SHORT PROBLEM: Put the lines below into a JSON list of strings, one string for each line. Leave out blank lines and the pictures.

DATA EXCERPTS:
§ §

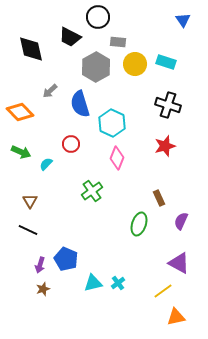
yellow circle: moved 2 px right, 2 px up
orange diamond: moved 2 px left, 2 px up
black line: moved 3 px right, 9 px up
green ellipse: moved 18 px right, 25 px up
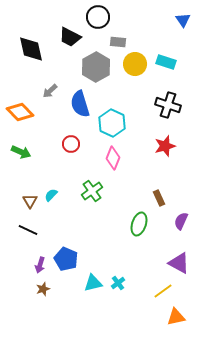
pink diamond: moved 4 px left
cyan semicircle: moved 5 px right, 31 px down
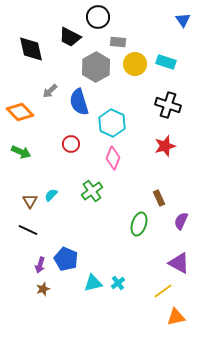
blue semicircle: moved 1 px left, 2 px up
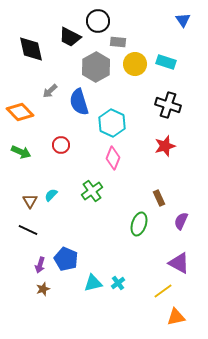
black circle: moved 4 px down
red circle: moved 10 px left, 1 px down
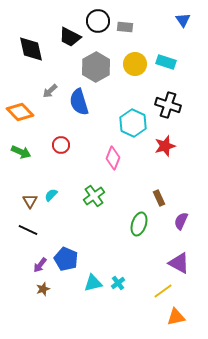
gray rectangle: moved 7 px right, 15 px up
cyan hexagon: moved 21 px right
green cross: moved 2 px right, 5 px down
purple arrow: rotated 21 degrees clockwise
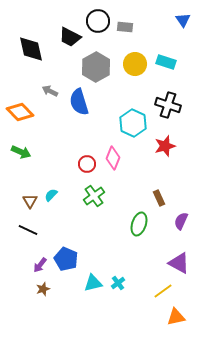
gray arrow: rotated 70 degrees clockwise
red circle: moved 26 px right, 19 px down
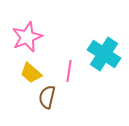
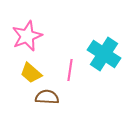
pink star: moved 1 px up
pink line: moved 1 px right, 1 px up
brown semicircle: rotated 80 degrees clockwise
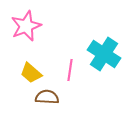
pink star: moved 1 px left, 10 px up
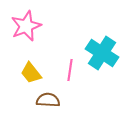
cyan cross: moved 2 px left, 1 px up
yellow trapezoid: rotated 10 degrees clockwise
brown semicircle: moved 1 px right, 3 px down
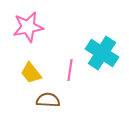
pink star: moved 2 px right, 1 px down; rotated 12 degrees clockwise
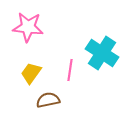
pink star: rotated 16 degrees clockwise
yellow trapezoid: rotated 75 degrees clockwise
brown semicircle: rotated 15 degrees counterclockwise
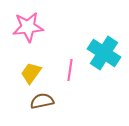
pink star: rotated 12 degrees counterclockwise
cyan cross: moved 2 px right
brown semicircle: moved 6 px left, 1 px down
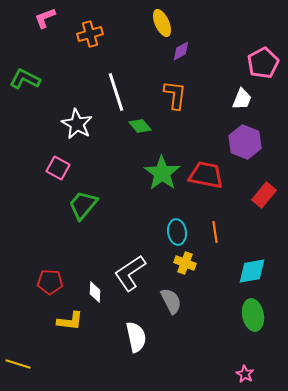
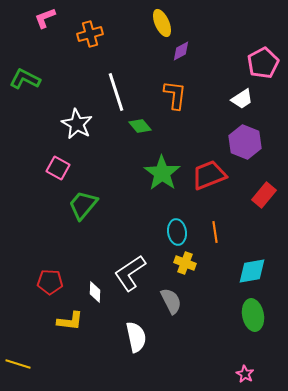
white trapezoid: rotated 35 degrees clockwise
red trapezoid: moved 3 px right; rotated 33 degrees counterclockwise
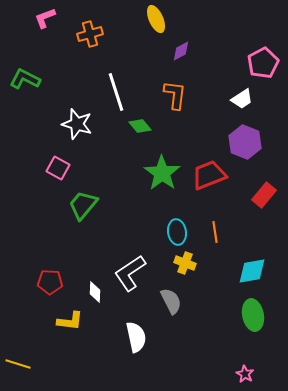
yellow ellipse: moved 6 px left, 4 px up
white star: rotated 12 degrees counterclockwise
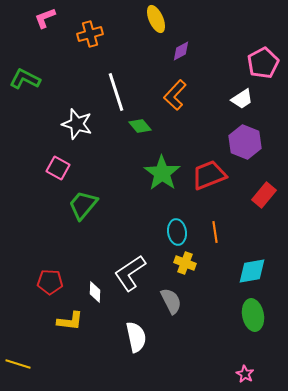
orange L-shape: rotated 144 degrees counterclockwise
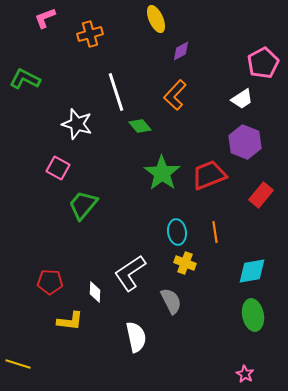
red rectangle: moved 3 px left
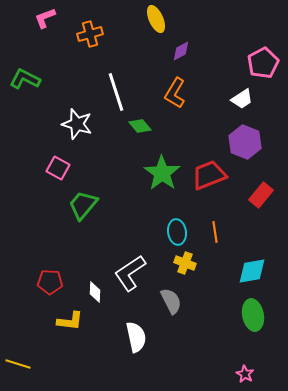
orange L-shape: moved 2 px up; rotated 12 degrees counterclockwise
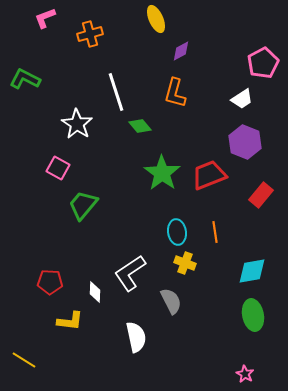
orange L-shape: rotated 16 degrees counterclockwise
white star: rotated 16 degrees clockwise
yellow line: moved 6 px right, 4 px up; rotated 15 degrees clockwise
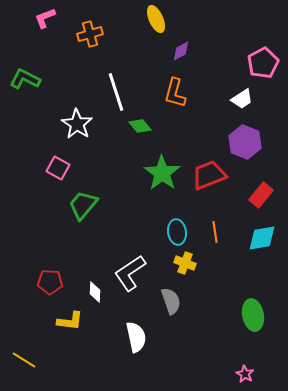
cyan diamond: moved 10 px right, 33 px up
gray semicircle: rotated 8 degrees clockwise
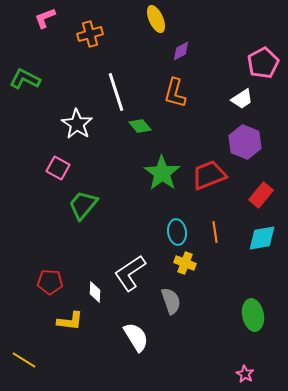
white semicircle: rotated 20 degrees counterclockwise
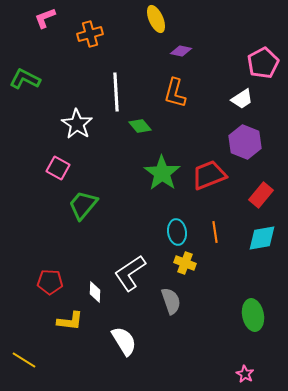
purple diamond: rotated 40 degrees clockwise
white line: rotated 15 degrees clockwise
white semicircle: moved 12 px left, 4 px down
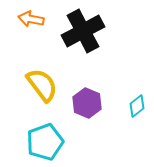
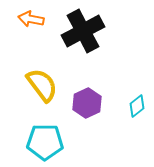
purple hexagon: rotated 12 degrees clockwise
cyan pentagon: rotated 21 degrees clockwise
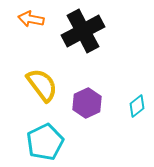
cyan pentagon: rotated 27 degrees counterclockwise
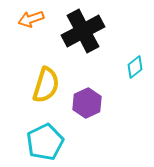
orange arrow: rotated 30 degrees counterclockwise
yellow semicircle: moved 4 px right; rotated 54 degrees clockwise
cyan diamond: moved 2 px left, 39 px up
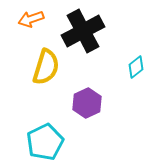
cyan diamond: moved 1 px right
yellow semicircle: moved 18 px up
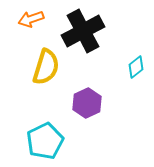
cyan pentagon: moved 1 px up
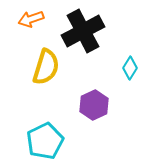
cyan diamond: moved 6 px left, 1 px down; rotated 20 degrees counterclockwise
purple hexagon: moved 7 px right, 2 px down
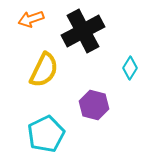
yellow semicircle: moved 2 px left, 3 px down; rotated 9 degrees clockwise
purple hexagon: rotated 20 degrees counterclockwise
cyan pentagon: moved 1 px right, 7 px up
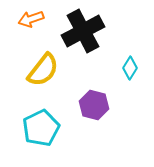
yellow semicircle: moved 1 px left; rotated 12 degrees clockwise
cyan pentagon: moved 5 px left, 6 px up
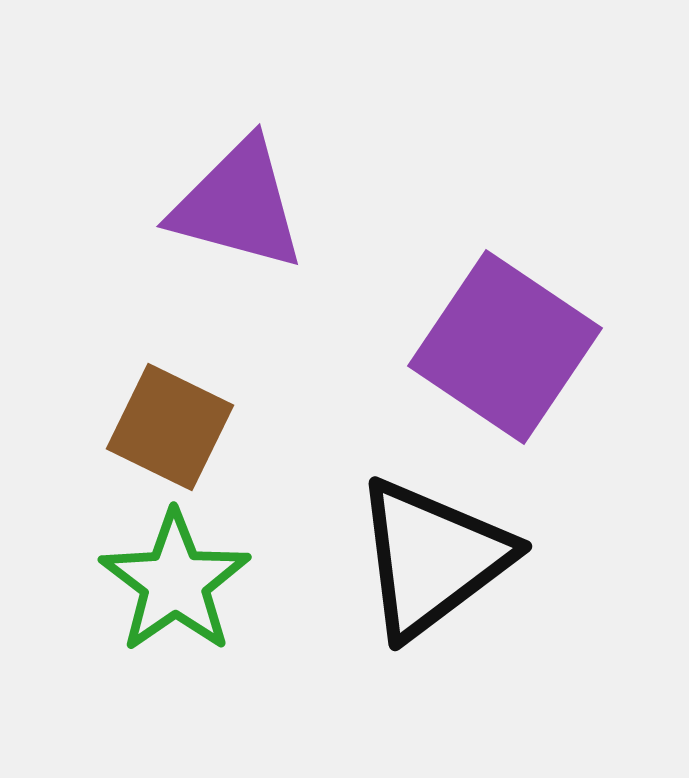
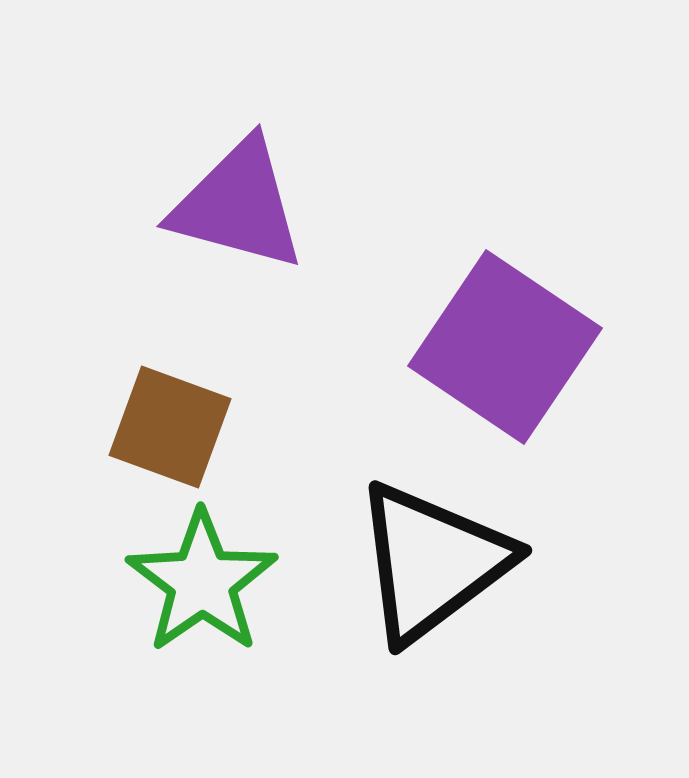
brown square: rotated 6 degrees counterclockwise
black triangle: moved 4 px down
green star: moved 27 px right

§ §

SOLUTION:
[
  "yellow circle: moved 2 px right, 2 px up",
  "orange diamond: moved 2 px left, 2 px up",
  "black line: moved 3 px right, 9 px up",
  "green ellipse: moved 18 px right, 25 px up",
  "pink diamond: moved 4 px left",
  "cyan semicircle: moved 5 px right, 31 px down",
  "blue semicircle: moved 1 px left, 2 px up",
  "black circle: moved 4 px down",
  "red circle: moved 10 px left, 1 px down",
  "gray rectangle: moved 7 px right, 15 px up",
  "cyan hexagon: moved 21 px right",
  "green cross: moved 2 px right, 5 px down",
  "purple arrow: rotated 21 degrees clockwise",
  "gray arrow: rotated 70 degrees clockwise",
  "red circle: moved 26 px right, 19 px down",
  "pink star: moved 1 px up",
  "pink line: moved 1 px right, 1 px up",
  "brown semicircle: rotated 80 degrees clockwise",
  "pink star: moved 1 px left, 10 px up",
  "cyan cross: moved 2 px left, 1 px up",
  "yellow trapezoid: rotated 10 degrees clockwise",
  "brown semicircle: moved 1 px right, 3 px down",
  "pink star: moved 2 px right, 1 px down; rotated 12 degrees clockwise",
  "pink star: rotated 16 degrees clockwise",
  "yellow trapezoid: rotated 75 degrees clockwise",
  "brown semicircle: rotated 15 degrees counterclockwise",
  "pink star: rotated 12 degrees counterclockwise",
  "cyan cross: moved 2 px right",
  "brown semicircle: moved 6 px left, 1 px down",
  "white trapezoid: rotated 35 degrees clockwise",
  "red trapezoid: moved 3 px right; rotated 33 degrees counterclockwise",
  "yellow ellipse: moved 6 px left, 4 px up",
  "white star: rotated 12 degrees counterclockwise",
  "orange L-shape: rotated 144 degrees counterclockwise",
  "red rectangle: moved 3 px left",
  "orange L-shape: moved 2 px up; rotated 12 degrees counterclockwise",
  "orange L-shape: rotated 16 degrees counterclockwise",
  "white star: rotated 16 degrees clockwise",
  "yellow line: moved 6 px right, 4 px up; rotated 15 degrees clockwise",
  "cyan diamond: moved 10 px right, 33 px up",
  "gray semicircle: rotated 8 degrees clockwise",
  "white semicircle: rotated 20 degrees counterclockwise",
  "purple diamond: rotated 40 degrees clockwise",
  "white line: rotated 15 degrees clockwise",
  "white semicircle: moved 12 px left, 4 px down",
  "purple hexagon: rotated 12 degrees clockwise",
  "cyan pentagon: rotated 21 degrees clockwise",
  "cyan pentagon: rotated 27 degrees counterclockwise",
  "orange arrow: rotated 30 degrees counterclockwise",
  "yellow semicircle: moved 4 px right; rotated 54 degrees clockwise",
  "cyan diamond: moved 2 px left, 39 px up",
  "cyan diamond: moved 1 px right",
  "yellow semicircle: moved 18 px up",
  "cyan pentagon: moved 1 px up",
  "cyan diamond: moved 6 px left, 1 px down; rotated 20 degrees counterclockwise",
  "purple hexagon: moved 7 px right, 2 px down",
  "yellow semicircle: moved 2 px left, 3 px down; rotated 9 degrees clockwise",
  "purple hexagon: rotated 20 degrees counterclockwise",
  "cyan pentagon: moved 1 px right, 7 px up",
  "yellow semicircle: moved 1 px left; rotated 12 degrees clockwise",
  "cyan pentagon: moved 5 px left, 6 px up",
  "brown square: rotated 6 degrees counterclockwise",
  "black triangle: moved 4 px down",
  "green star: moved 27 px right"
]